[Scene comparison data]
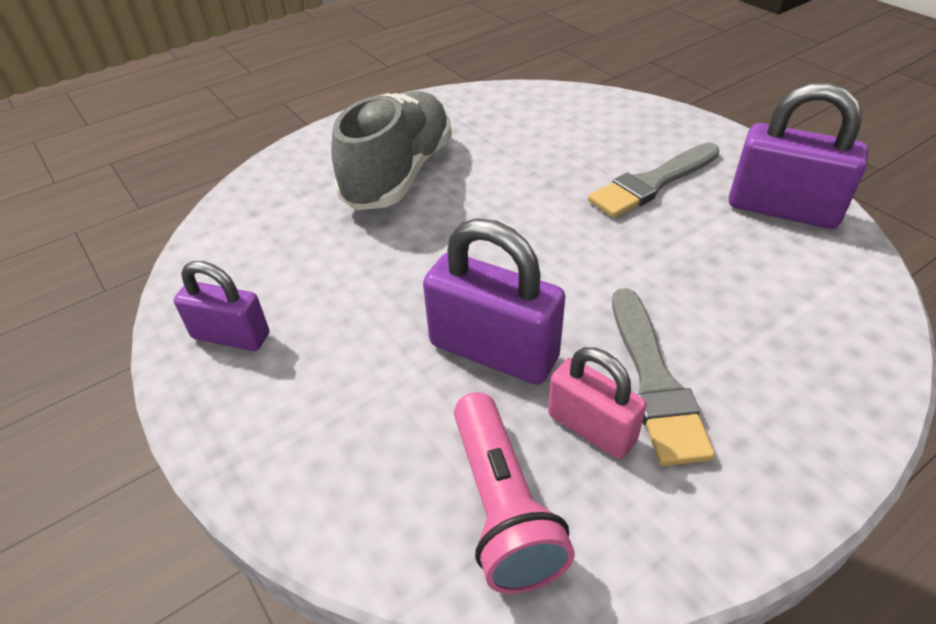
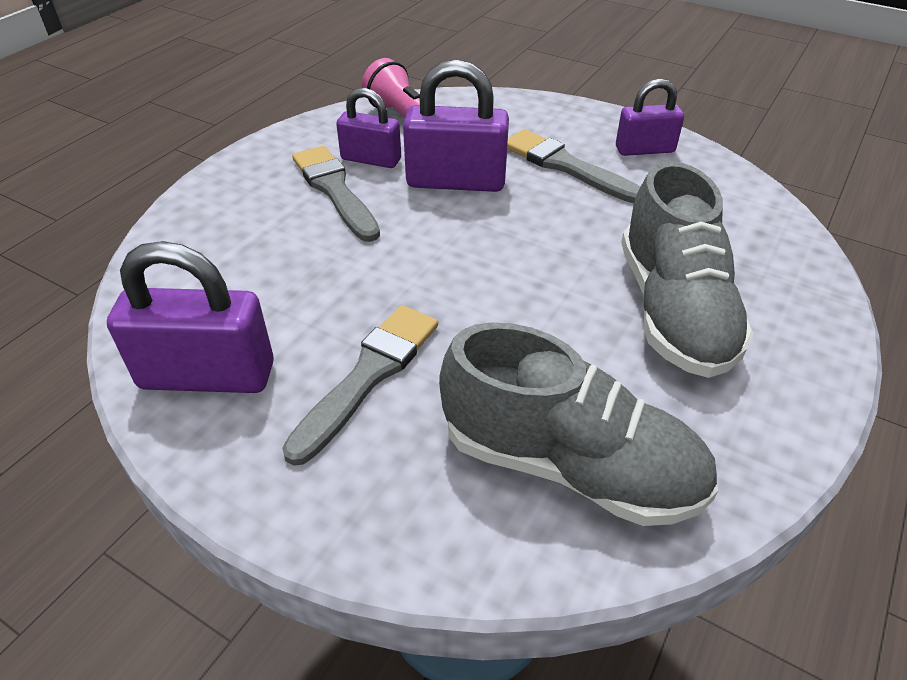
camera: 155 degrees right, 0 degrees up
(346, 337) = (566, 166): none -> grey brush
(541, 119) = (569, 465): none -> grey shoe
(591, 427) = (371, 159): pink padlock -> purple padlock

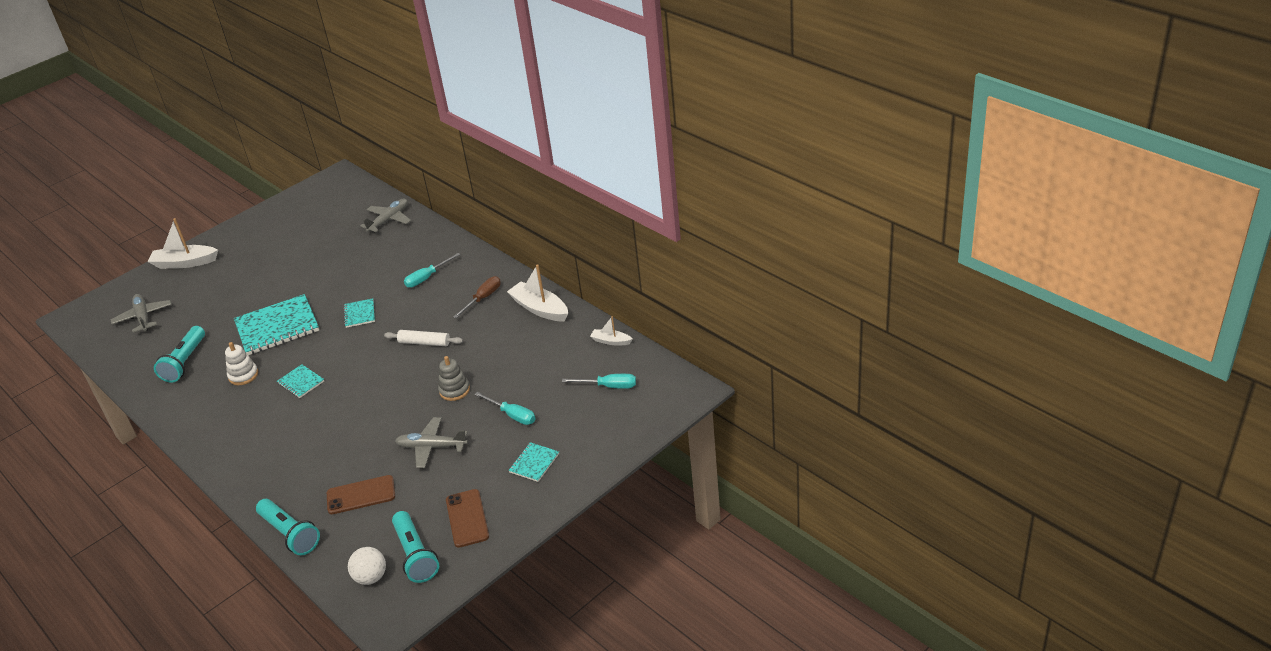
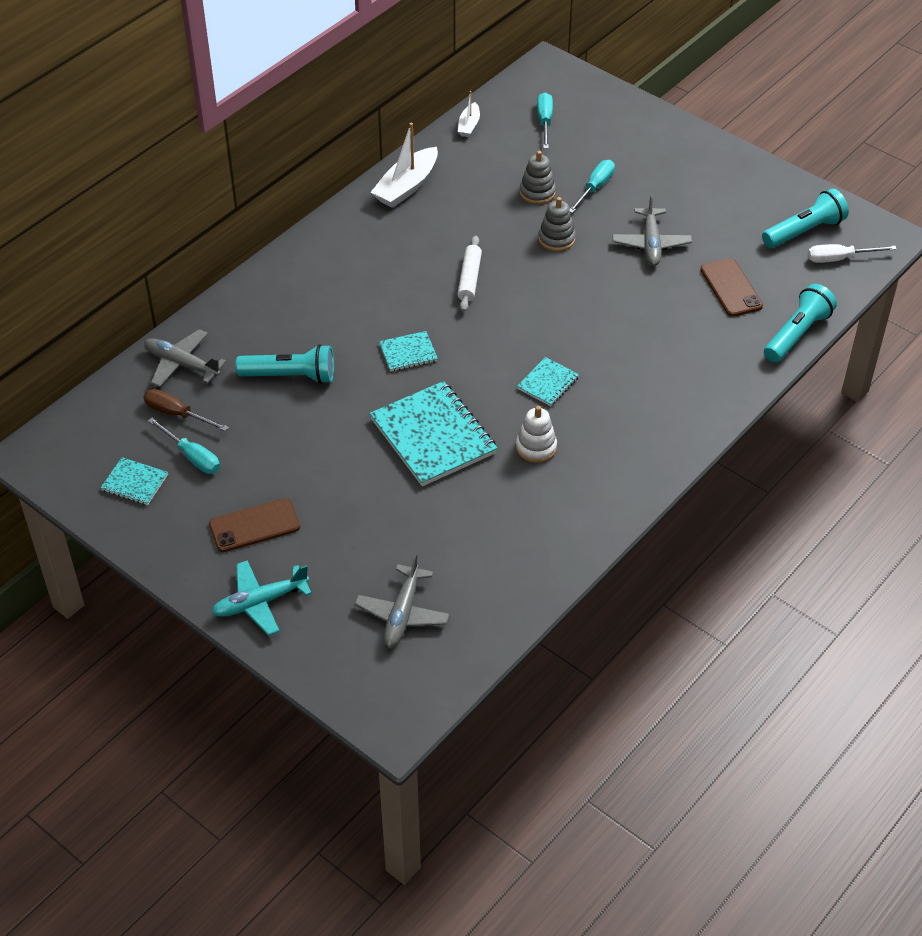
camera: 100 degrees left, 10 degrees up
(143, 317) = (402, 614): grey plane -> grey plane turned 45 degrees counterclockwise
(185, 263) = (260, 602): white boat -> turquoise plane
(185, 362) = (509, 524): turquoise flashlight -> turquoise flashlight (290, 376)
(371, 577) = (839, 259): white ball -> white screwdriver
(427, 278) = (332, 298): turquoise screwdriver -> turquoise screwdriver (192, 457)
(467, 518) = (749, 202): brown phone -> brown phone (254, 525)
(483, 298) = (382, 238): brown screwdriver -> brown screwdriver (177, 414)
(515, 380) = (537, 192): none -> grey stacking toy
(534, 463) = (665, 164): turquoise notebook -> turquoise notebook (135, 483)

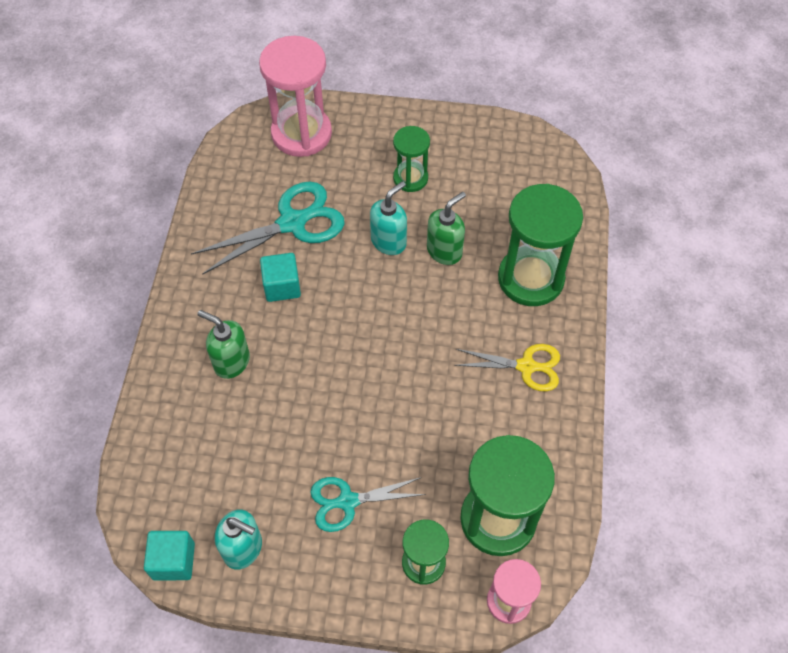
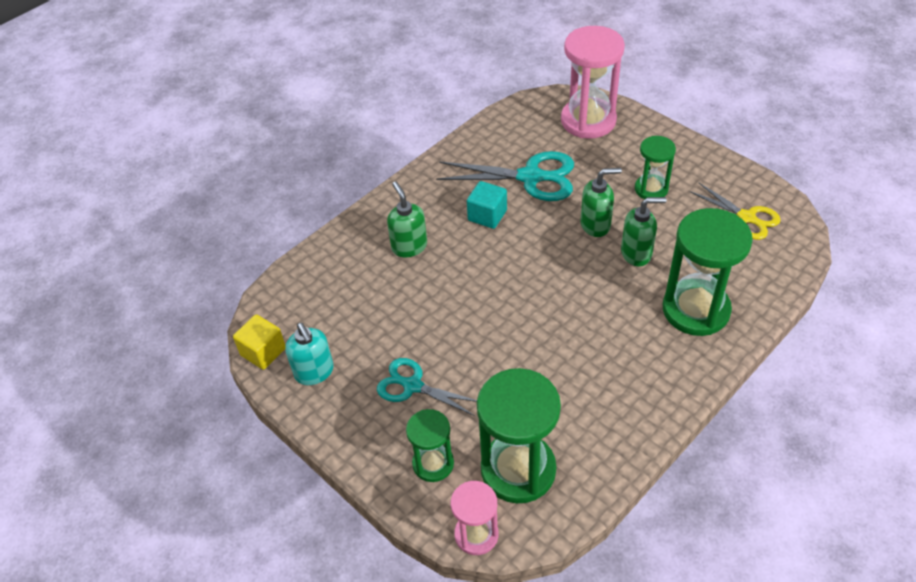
camera: 40 degrees right, 10 degrees down
(173, 561) = (263, 352): turquoise cube -> yellow cube
(389, 241) = (595, 225): turquoise soap dispenser -> green soap dispenser
(527, 366) = (637, 373): yellow scissors -> yellow scissors (747, 218)

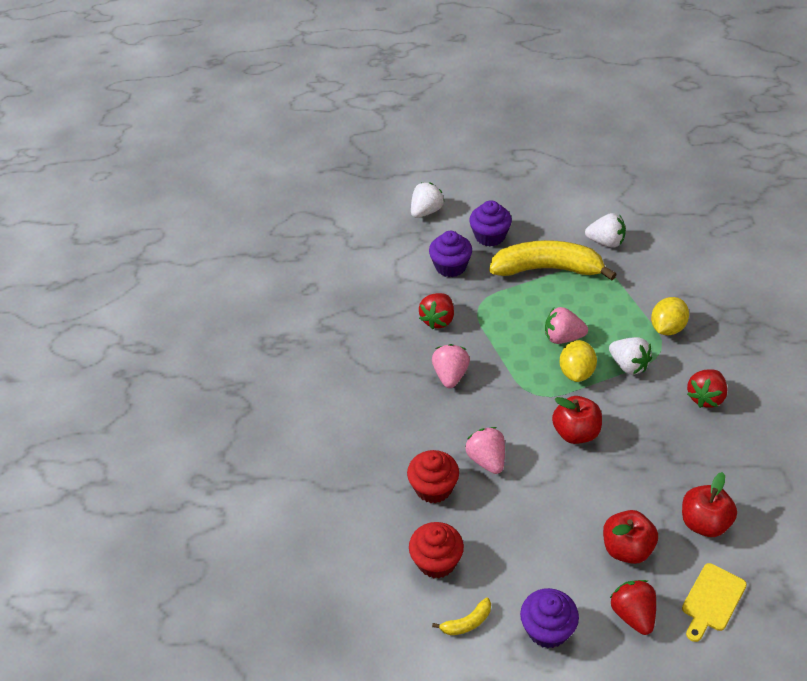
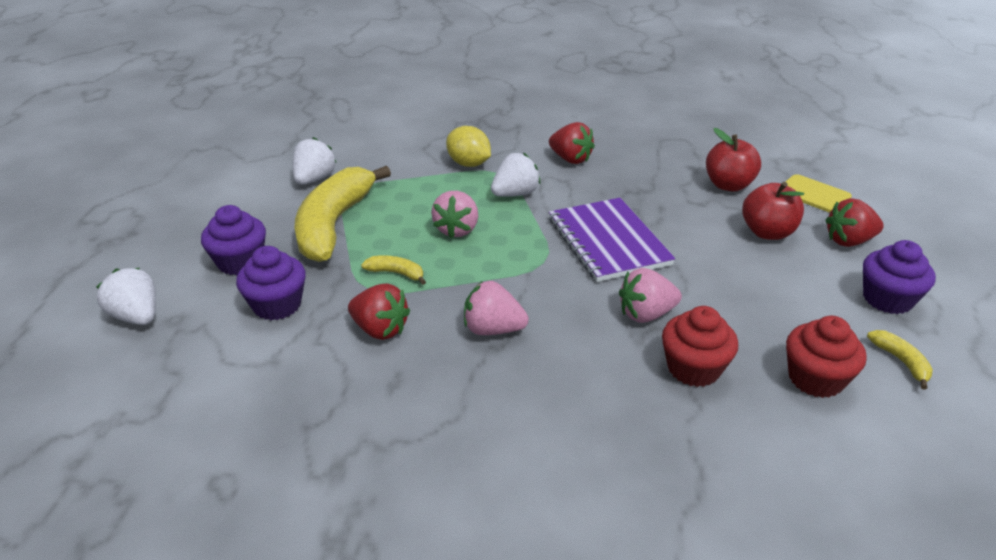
camera: 85 degrees left, 10 degrees down
(498, 315) = (396, 273): none -> yellow banana
(576, 372) = (516, 228): yellow lemon -> none
(576, 433) = (608, 241): red apple -> purple notebook

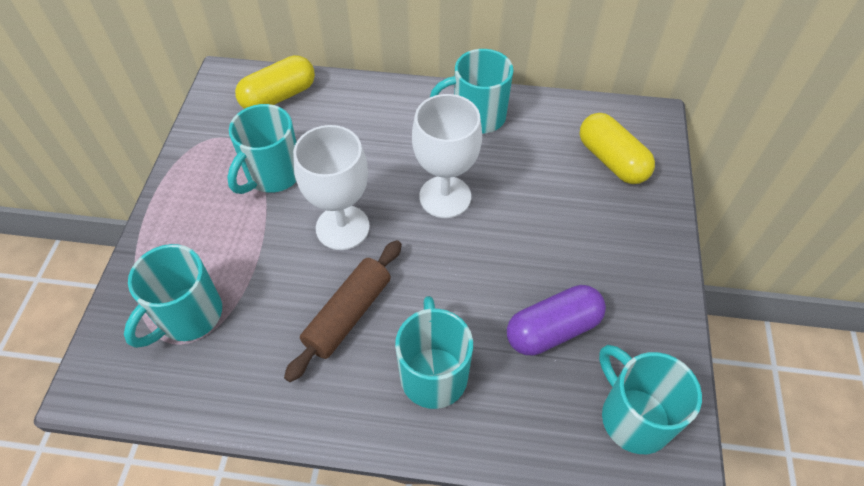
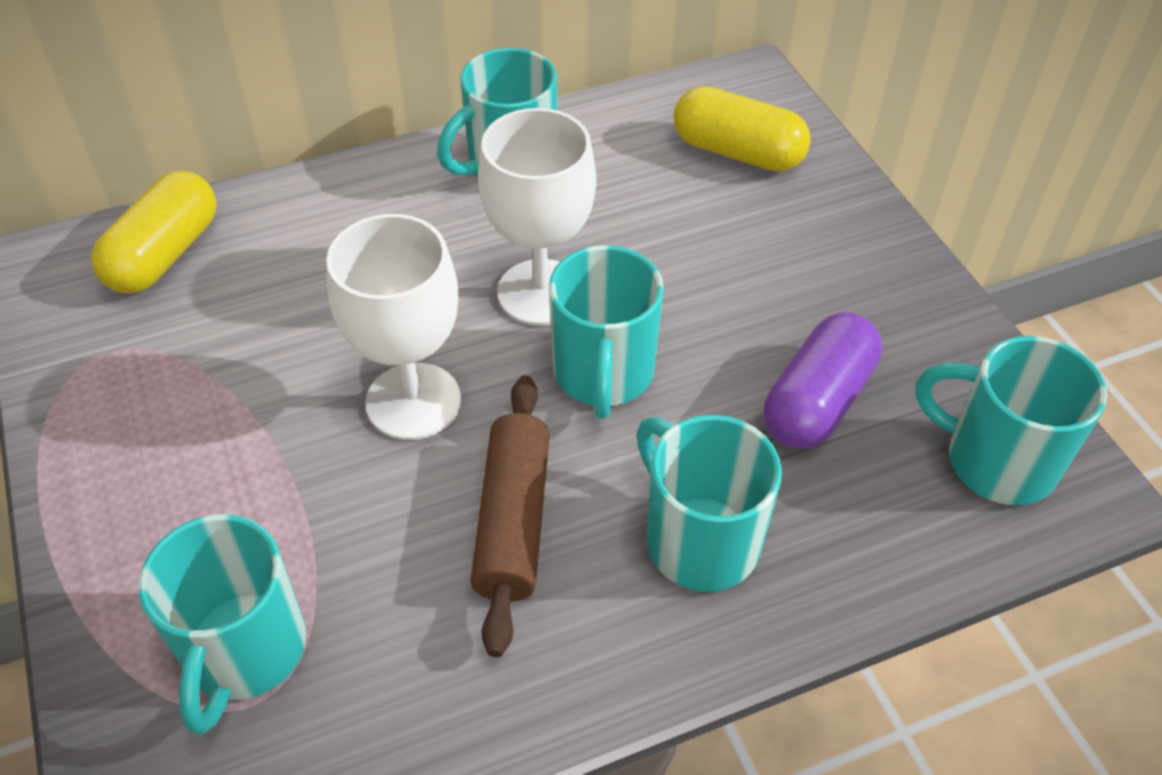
camera: 30 degrees left, 5 degrees down
(272, 175) = (239, 374): turquoise mug -> turquoise mug (603, 374)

=== PROBLEM DESCRIPTION ===
From the first line above down to the line with "camera: 30 degrees left, 5 degrees down", reproduce every line and no others, omitting pictures.

=== RESULT ===
camera: 155 degrees right, 0 degrees up
(346, 337) = (566, 166): none -> grey brush
(541, 119) = (569, 465): none -> grey shoe
(591, 427) = (371, 159): pink padlock -> purple padlock

camera: 100 degrees left, 10 degrees up
(143, 317) = (402, 614): grey plane -> grey plane turned 45 degrees counterclockwise
(185, 263) = (260, 602): white boat -> turquoise plane
(185, 362) = (509, 524): turquoise flashlight -> turquoise flashlight (290, 376)
(371, 577) = (839, 259): white ball -> white screwdriver
(427, 278) = (332, 298): turquoise screwdriver -> turquoise screwdriver (192, 457)
(467, 518) = (749, 202): brown phone -> brown phone (254, 525)
(483, 298) = (382, 238): brown screwdriver -> brown screwdriver (177, 414)
(515, 380) = (537, 192): none -> grey stacking toy
(534, 463) = (665, 164): turquoise notebook -> turquoise notebook (135, 483)

camera: 40 degrees right, 10 degrees down
(173, 561) = (263, 352): turquoise cube -> yellow cube
(389, 241) = (595, 225): turquoise soap dispenser -> green soap dispenser
(527, 366) = (637, 373): yellow scissors -> yellow scissors (747, 218)

camera: 85 degrees left, 10 degrees down
(498, 315) = (396, 273): none -> yellow banana
(576, 372) = (516, 228): yellow lemon -> none
(576, 433) = (608, 241): red apple -> purple notebook

camera: 30 degrees left, 5 degrees down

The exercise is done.